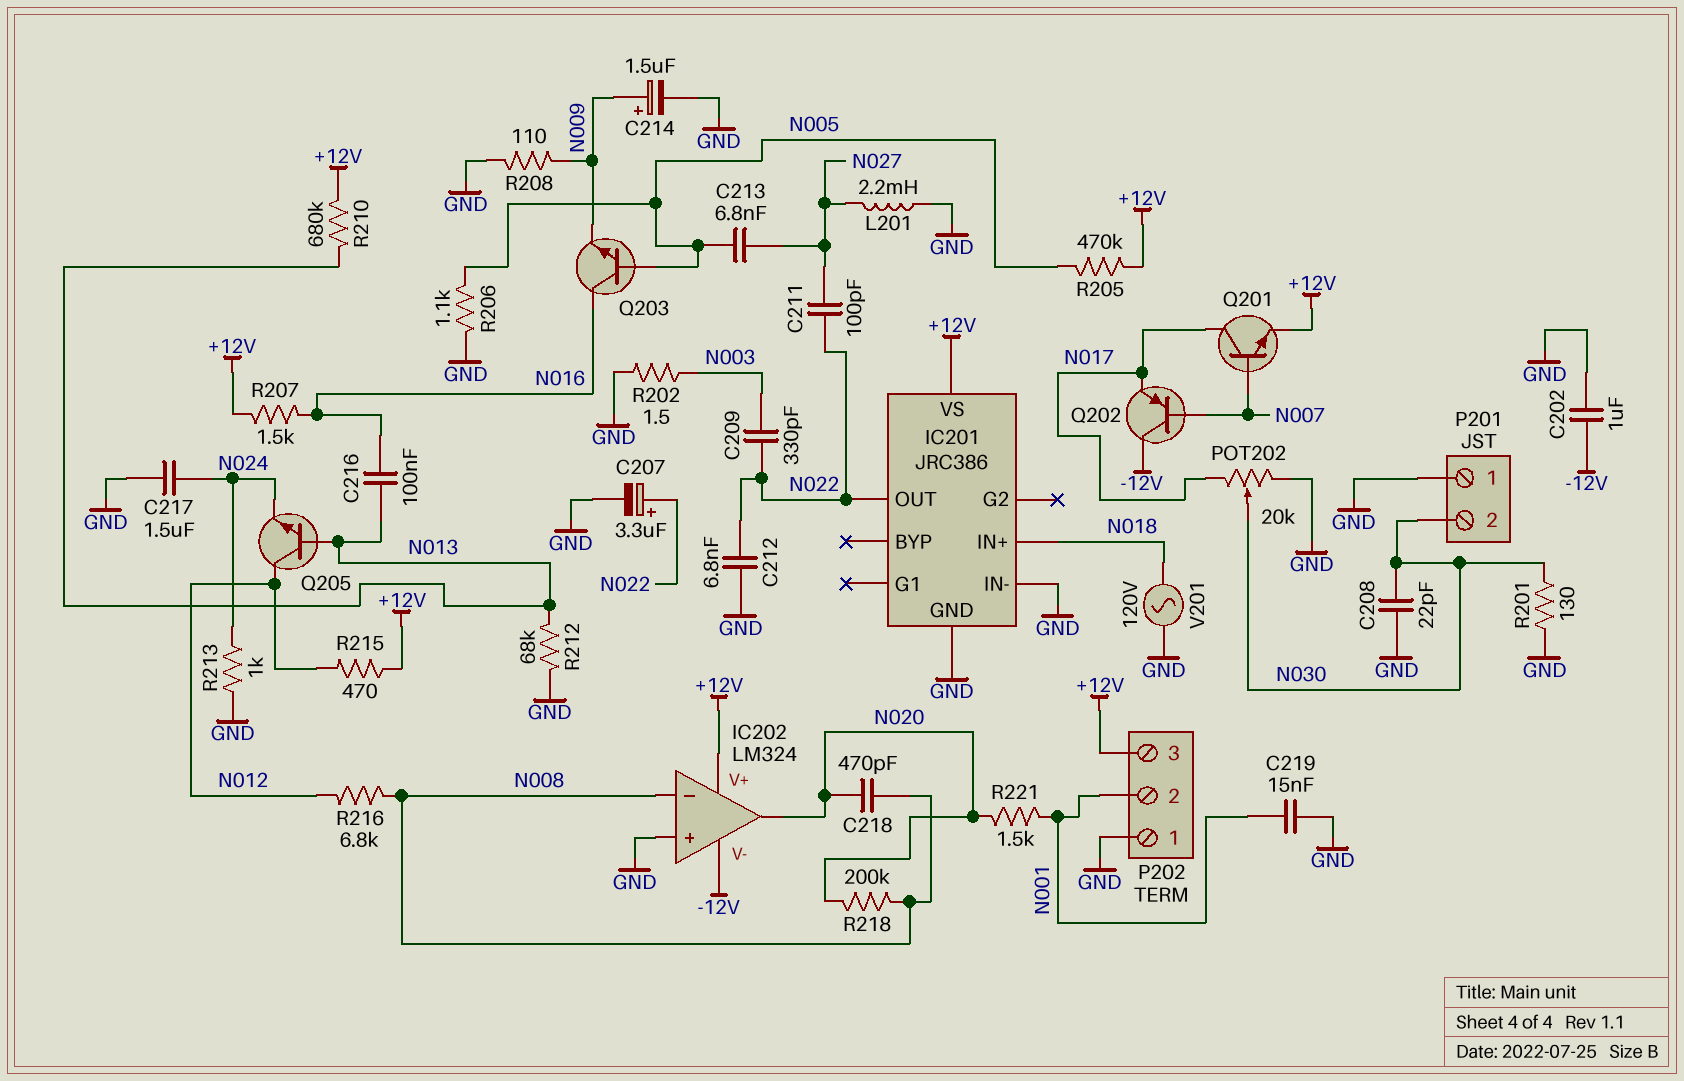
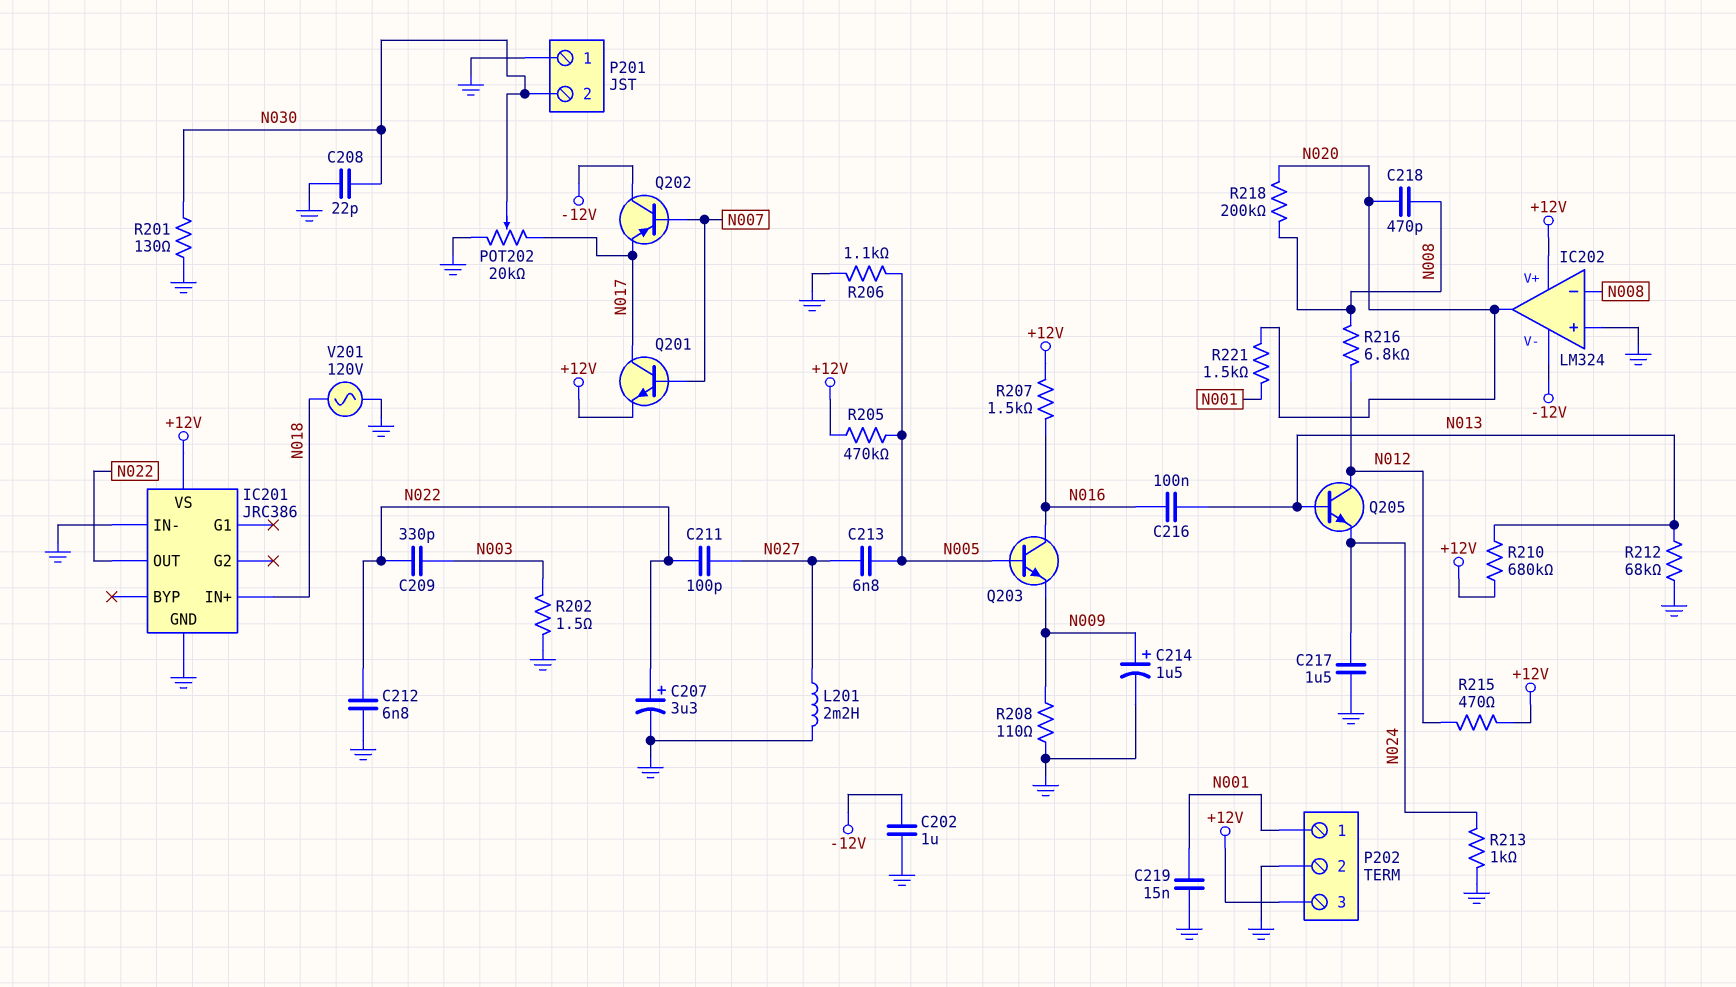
P202 pin 1: GND -> N001
P202 pin 2: N001 -> GND

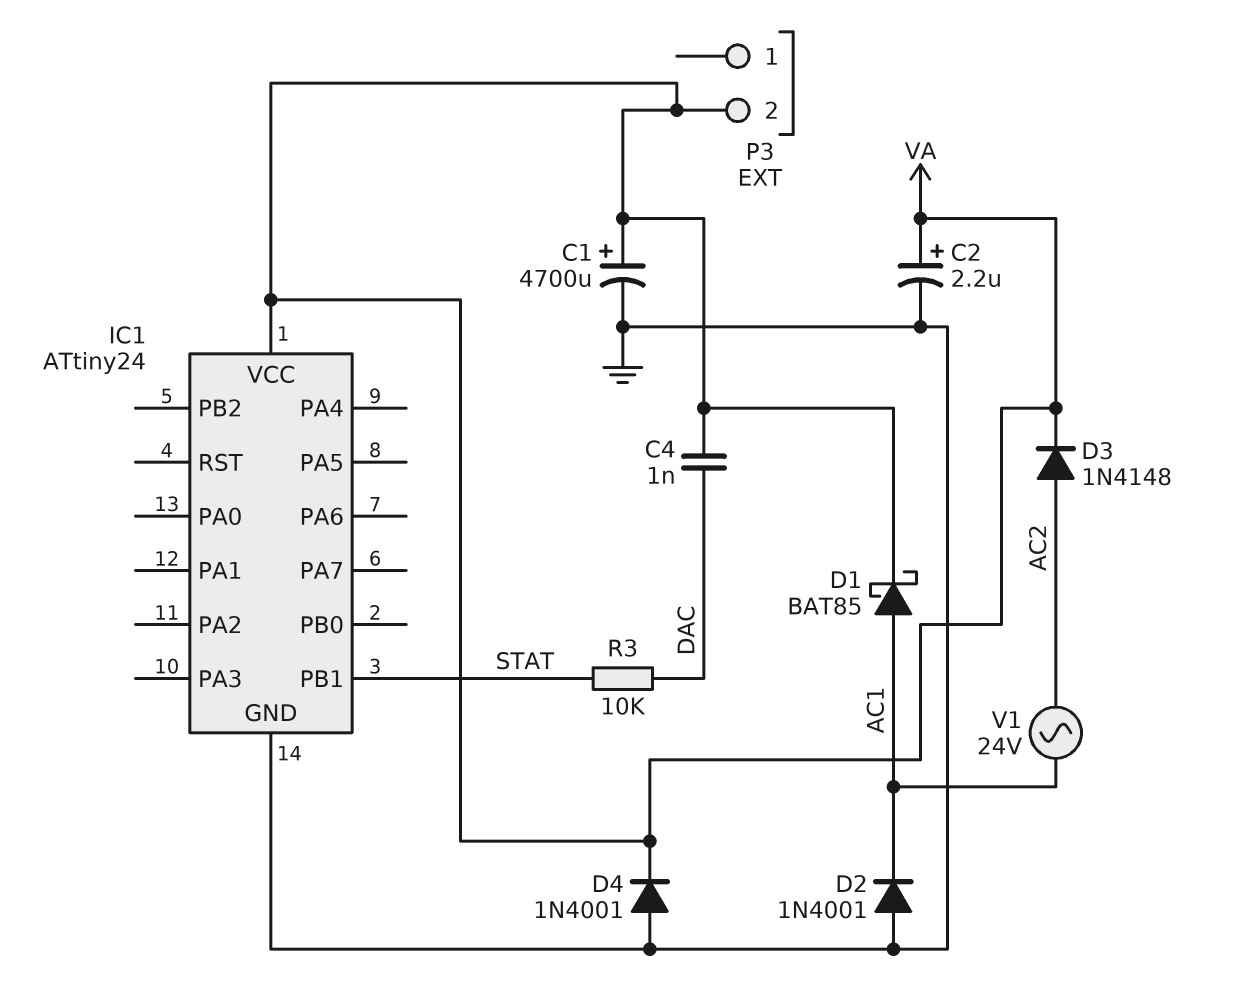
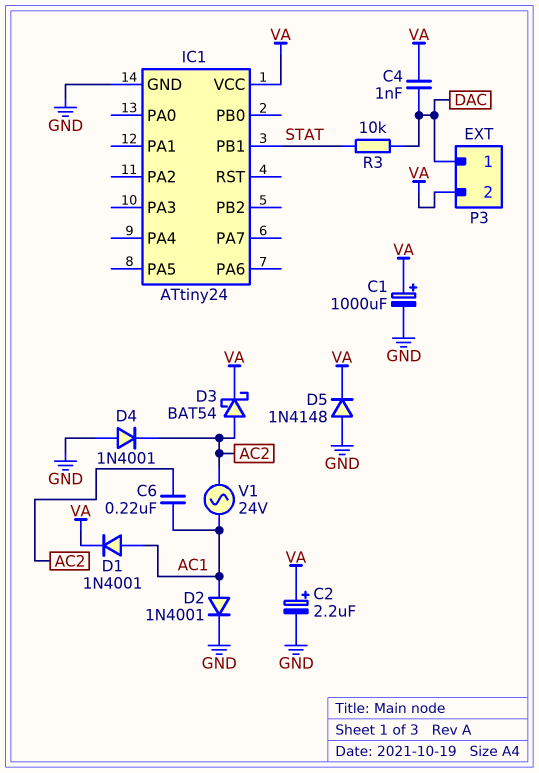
C1: 4700uF (plus VA, minus GND) -> 1000uF (plus VA, minus GND)
C6: none -> 220nF (AC1, AC2)
D1: schottky BAT85 (A AC1, K VA) -> diode 1N4001 (A AC1, K VA)
D2: diode 1N4001 (A GND, K AC1) -> diode 1N4001 (A AC1, K GND)
D3: diode 1N4148 (A AC2, K VA) -> schottky BAT54 (A AC2, K VA)
D4: diode 1N4001 (A GND, K VA) -> diode 1N4001 (A GND, K AC2)
D5: none -> diode 1N4148 (A GND, K VA)
P3 pin 1: none -> DAC

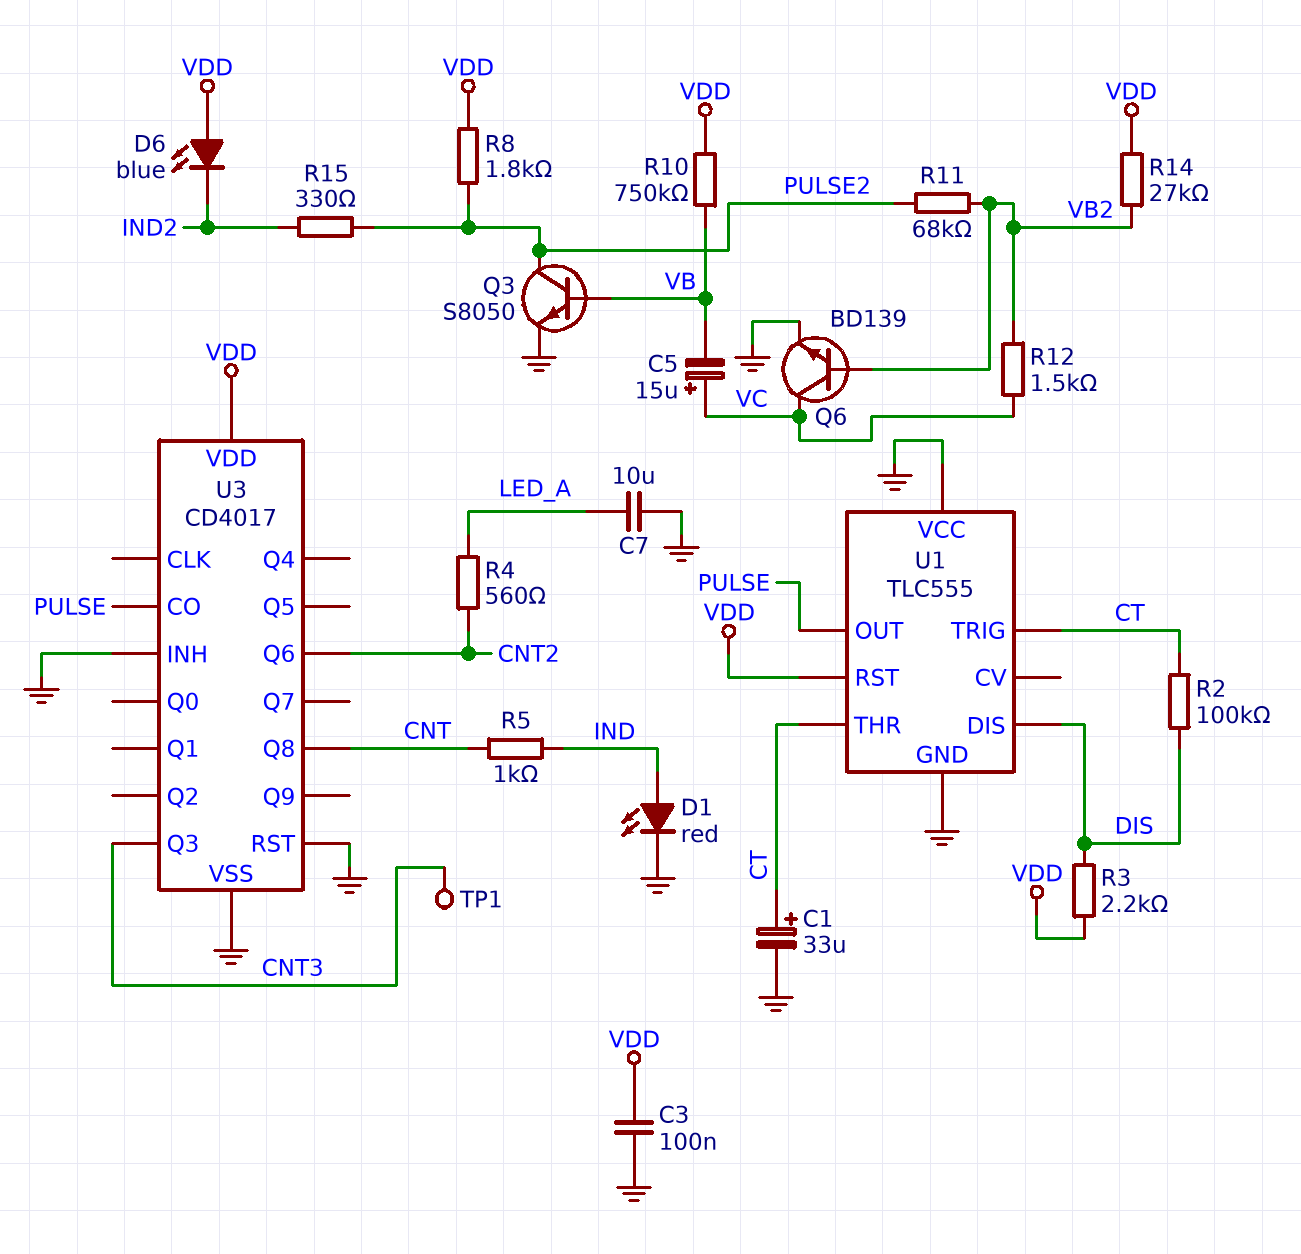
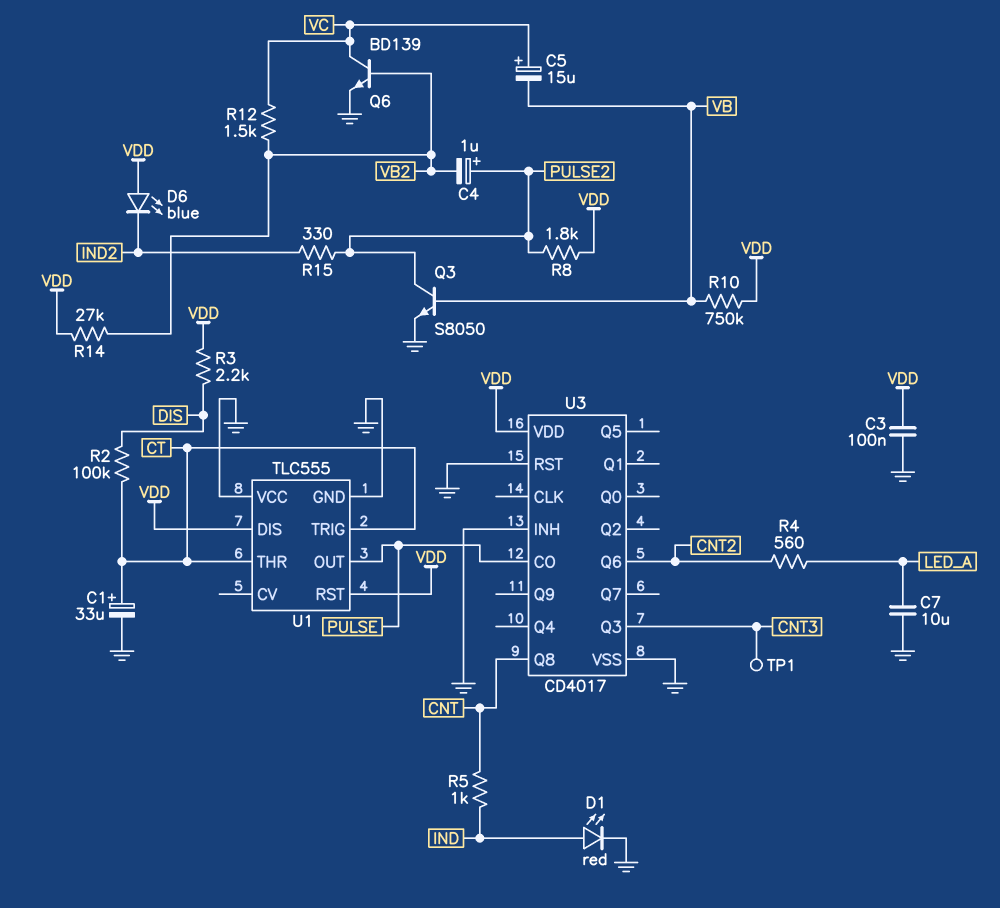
C4: none -> 1uF (plus PULSE2, minus VB2)
R11: 68k (PULSE2, VB2) -> none
U1 pin DIS: DIS -> VDD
____
» Directions for this task: Pictures are not part of the copy. Output only the lines from the one with "D4: diode 1N4001" through the final line of the records, exactly as given.

» Result:
D4: diode 1N4001 (A GND, K VA) -> diode 1N4001 (A GND, K AC2)
D5: none -> diode 1N4148 (A GND, K VA)
P3 pin 1: none -> DAC

C4: none -> 1uF (plus PULSE2, minus VB2)
R11: 68k (PULSE2, VB2) -> none
U1 pin DIS: DIS -> VDD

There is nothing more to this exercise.